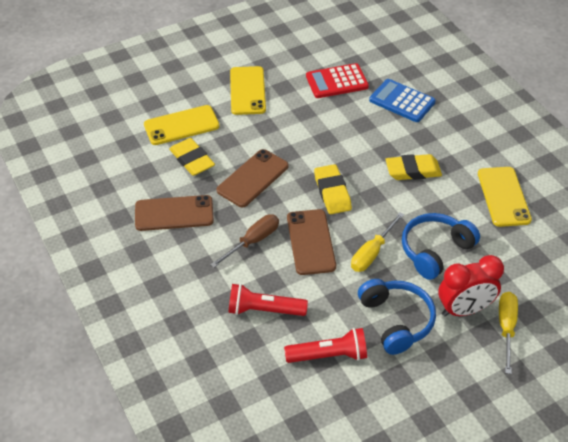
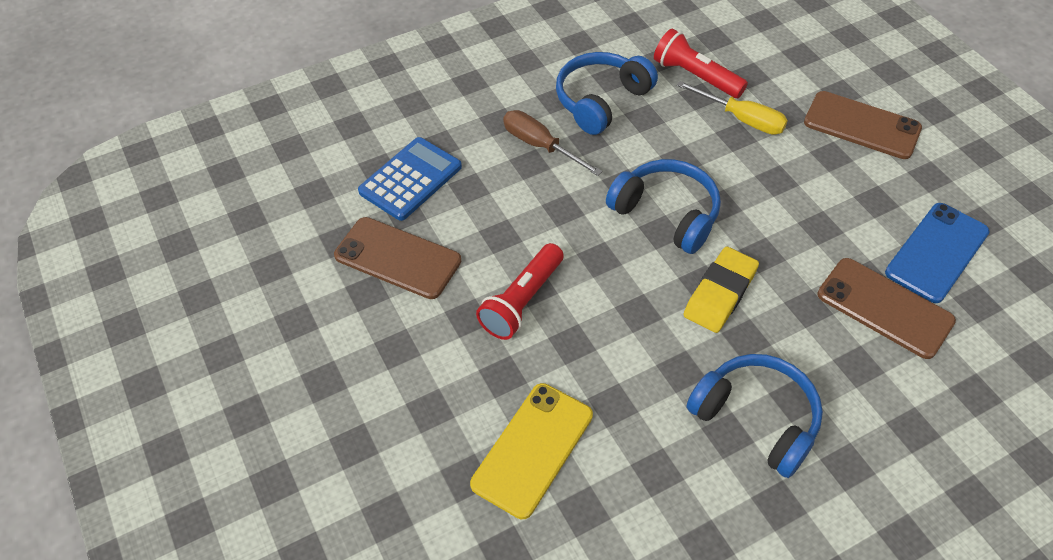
blue headphones: 2 -> 3
blue phone: 0 -> 1
red calculator: 1 -> 0
red clock: 1 -> 0
yellow eraser: 3 -> 1
yellow phone: 3 -> 1
yellow screwdriver: 2 -> 1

* ABOUT THIS EXERCISE *
Return each line of the listing that holds the string "yellow".

* WRITTEN RESPONSE *
yellow eraser: 3 -> 1
yellow phone: 3 -> 1
yellow screwdriver: 2 -> 1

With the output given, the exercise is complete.